Stored records
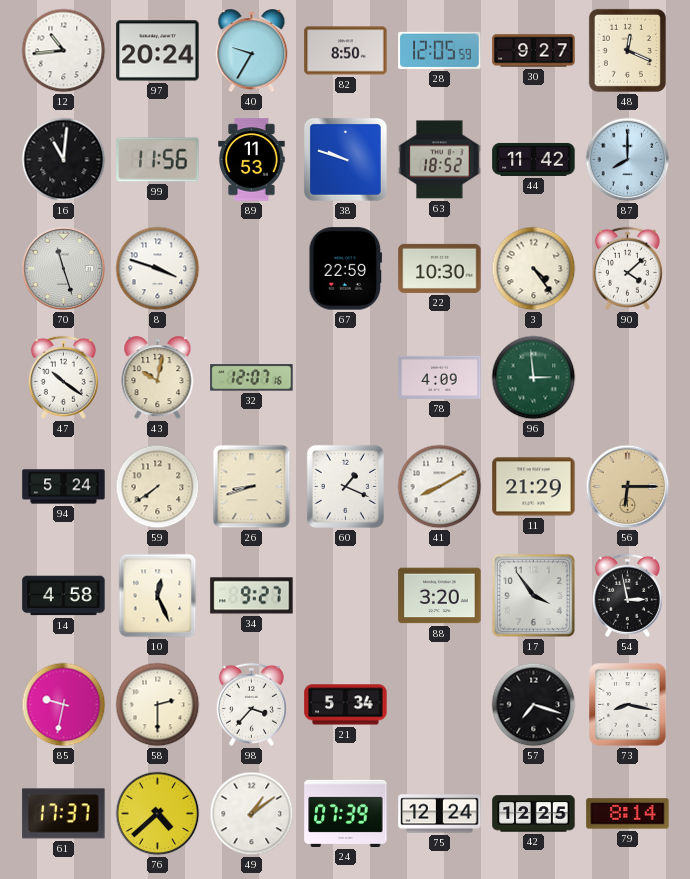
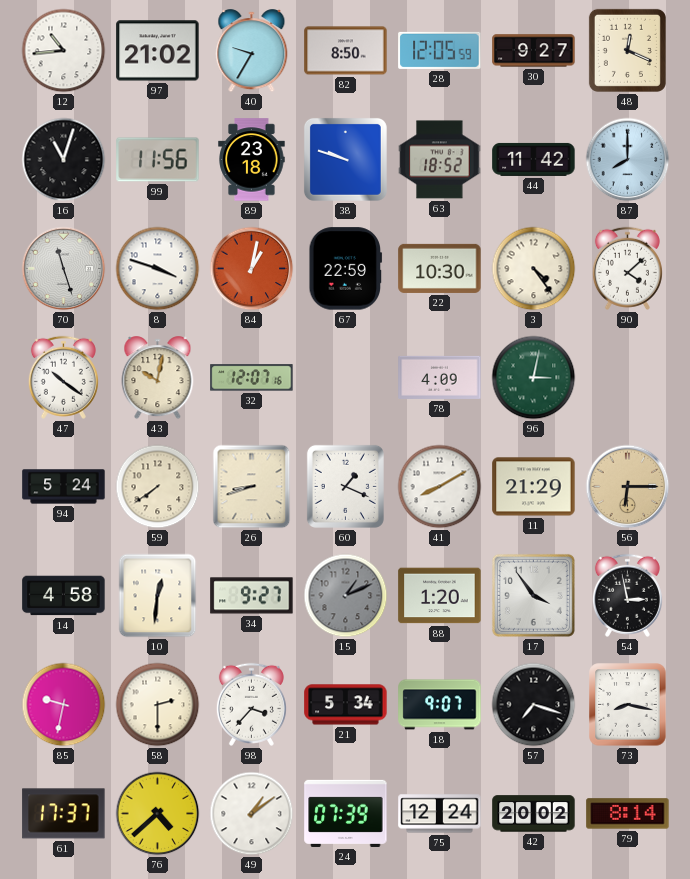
97: 20:24 -> 21:02
16: 11:01 -> 11:03
89: 11:53 -> 23:18
84: none -> 1:02
96: 2:59 -> 3:02
10: 12:26 -> 12:31
15: none -> 1:11
88: 3:20 -> 1:20
18: none -> 9:07
42: 12:25 -> 20:02
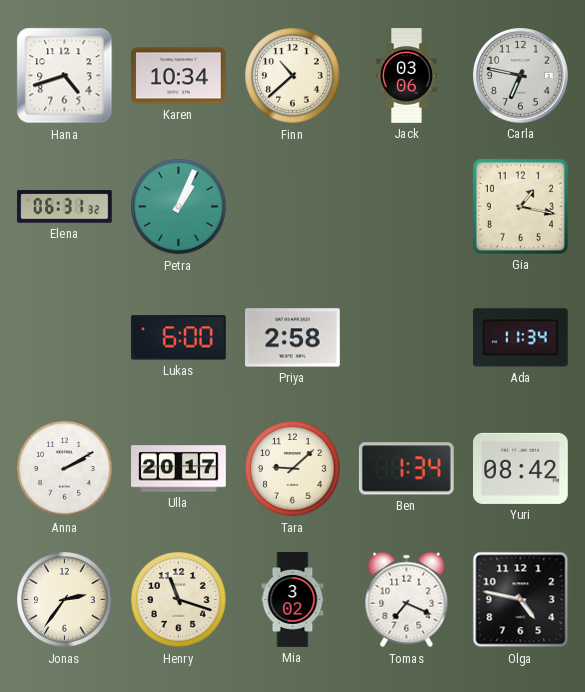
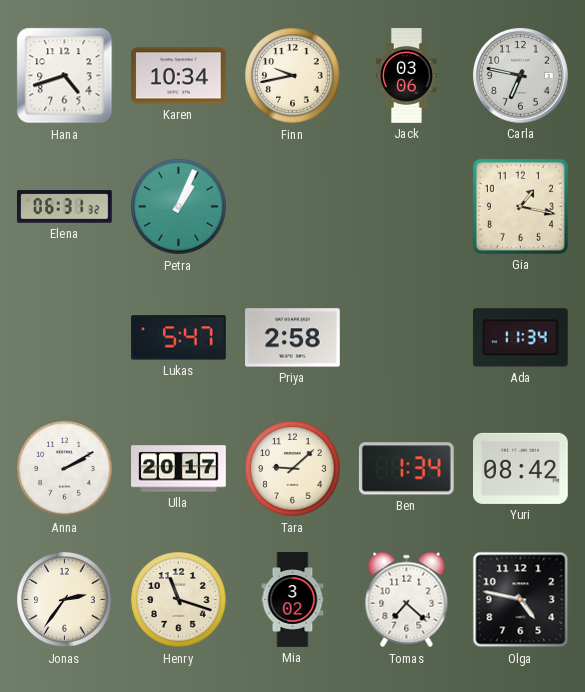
Finn: 10:38 -> 9:43
Lukas: 6:00 -> 5:47
Tomas: 7:19 -> 7:22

### TASK INSTRUCTIONS
Change every "none" in these lines to "empty" and write the lines out again with nothing else altered. Leave the pictures out.

### FULL ANSWER
97: 20:24 -> 21:02
16: 11:01 -> 11:03
89: 11:53 -> 23:18
84: empty -> 1:02
96: 2:59 -> 3:02
10: 12:26 -> 12:31
15: empty -> 1:11
88: 3:20 -> 1:20
18: empty -> 9:07
42: 12:25 -> 20:02
Finn: 10:38 -> 9:43
Lukas: 6:00 -> 5:47
Tomas: 7:19 -> 7:22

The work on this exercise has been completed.